**Work item:** Every line below is to be given again precisely; images are to be left out.

***

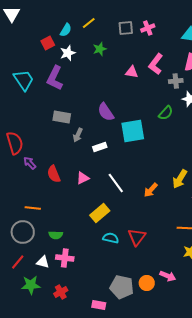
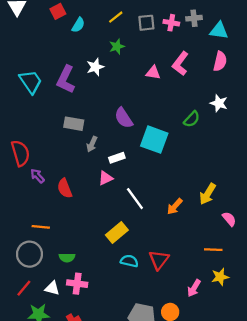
yellow line: (89, 23) -> (116, 17), moved
pink cross: (148, 28) -> (171, 23), turned 32
red square: (48, 43) -> (58, 11), moved
white star: (68, 53) -> (95, 67), moved
gray cross: (176, 81) -> (194, 18), moved
cyan square: (133, 131) -> (154, 140), turned 30
pink triangle: (83, 178) -> (105, 178), moved
pink arrow: (168, 276) -> (194, 288), moved, turned 98

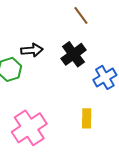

***

**Reply to the task:**
yellow line: (89, 23) -> (116, 17), moved
pink cross: (148, 28) -> (171, 23), turned 32
red square: (48, 43) -> (58, 11), moved
white star: (68, 53) -> (95, 67), moved
gray cross: (176, 81) -> (194, 18), moved
cyan square: (133, 131) -> (154, 140), turned 30
pink triangle: (83, 178) -> (105, 178), moved
pink arrow: (168, 276) -> (194, 288), moved, turned 98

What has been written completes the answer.